*** Block opens ***

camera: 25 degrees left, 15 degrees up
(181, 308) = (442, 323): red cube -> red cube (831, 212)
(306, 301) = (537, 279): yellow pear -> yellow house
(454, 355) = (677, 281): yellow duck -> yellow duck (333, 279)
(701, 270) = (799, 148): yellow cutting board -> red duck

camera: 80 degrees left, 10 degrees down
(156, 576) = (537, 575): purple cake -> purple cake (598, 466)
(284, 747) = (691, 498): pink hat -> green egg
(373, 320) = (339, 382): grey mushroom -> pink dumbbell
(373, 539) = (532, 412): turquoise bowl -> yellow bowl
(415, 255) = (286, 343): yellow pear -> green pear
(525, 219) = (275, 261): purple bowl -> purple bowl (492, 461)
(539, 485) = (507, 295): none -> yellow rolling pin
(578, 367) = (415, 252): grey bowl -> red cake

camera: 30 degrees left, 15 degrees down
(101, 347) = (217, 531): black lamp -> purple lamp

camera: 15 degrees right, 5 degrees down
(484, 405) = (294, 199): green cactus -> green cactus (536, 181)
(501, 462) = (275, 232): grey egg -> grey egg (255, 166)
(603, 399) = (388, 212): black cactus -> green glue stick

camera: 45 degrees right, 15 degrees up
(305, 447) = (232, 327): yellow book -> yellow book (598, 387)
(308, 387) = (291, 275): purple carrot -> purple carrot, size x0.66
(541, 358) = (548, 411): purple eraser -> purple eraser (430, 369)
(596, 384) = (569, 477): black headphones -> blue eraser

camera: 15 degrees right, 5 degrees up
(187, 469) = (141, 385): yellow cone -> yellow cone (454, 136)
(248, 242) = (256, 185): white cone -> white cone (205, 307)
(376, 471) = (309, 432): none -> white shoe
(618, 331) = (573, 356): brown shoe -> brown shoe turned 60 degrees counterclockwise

*** Block closes ***

DESCRIPTION OF THE TASK
The line containing "(484, 405) = (294, 199): green" and all lines after it, through the end of the entries above, are to be returned exactly and alone.

RESPONSE TO THE EXERCISE
(484, 405) = (294, 199): green cactus -> green cactus (536, 181)
(501, 462) = (275, 232): grey egg -> grey egg (255, 166)
(603, 399) = (388, 212): black cactus -> green glue stick

camera: 45 degrees right, 15 degrees up
(305, 447) = (232, 327): yellow book -> yellow book (598, 387)
(308, 387) = (291, 275): purple carrot -> purple carrot, size x0.66
(541, 358) = (548, 411): purple eraser -> purple eraser (430, 369)
(596, 384) = (569, 477): black headphones -> blue eraser

camera: 15 degrees right, 5 degrees up
(187, 469) = (141, 385): yellow cone -> yellow cone (454, 136)
(248, 242) = (256, 185): white cone -> white cone (205, 307)
(376, 471) = (309, 432): none -> white shoe
(618, 331) = (573, 356): brown shoe -> brown shoe turned 60 degrees counterclockwise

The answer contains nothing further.